Your assignment
Scan the listing for "glue" and copy out each line that has it.

Records for the exercise

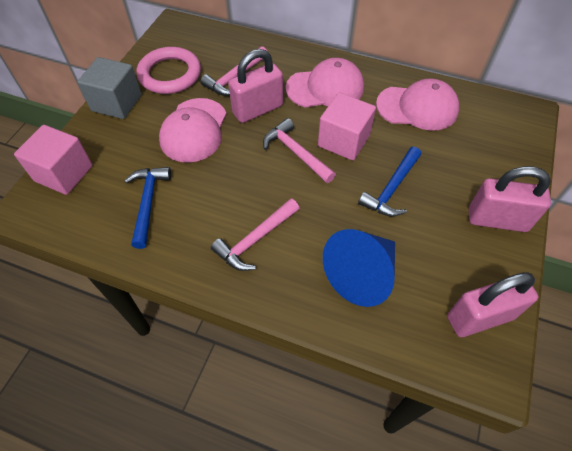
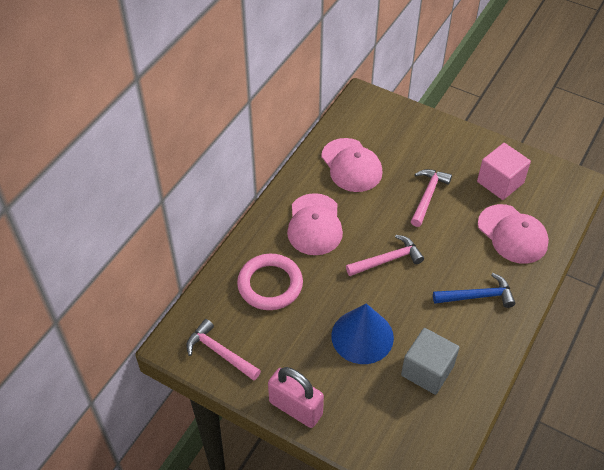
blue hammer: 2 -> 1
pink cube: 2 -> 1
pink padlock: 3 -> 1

==

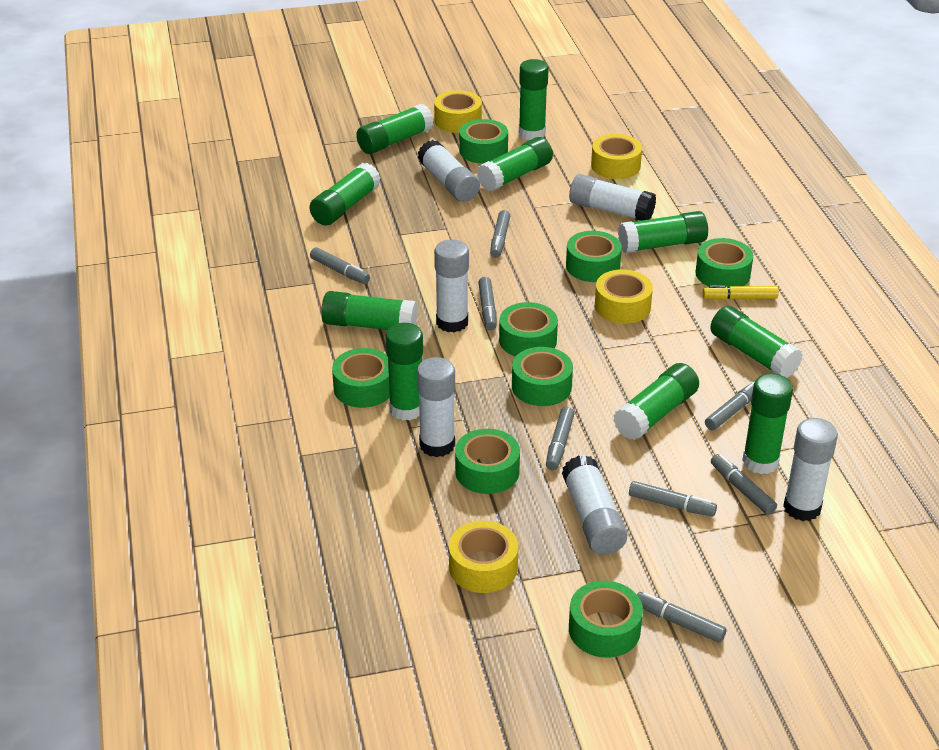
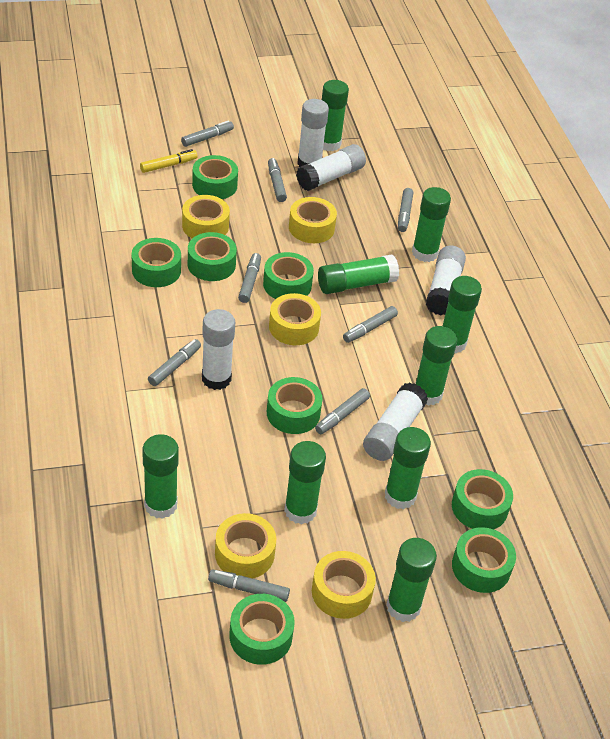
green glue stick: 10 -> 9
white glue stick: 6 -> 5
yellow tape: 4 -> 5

Your response
green glue stick: 10 -> 9
white glue stick: 6 -> 5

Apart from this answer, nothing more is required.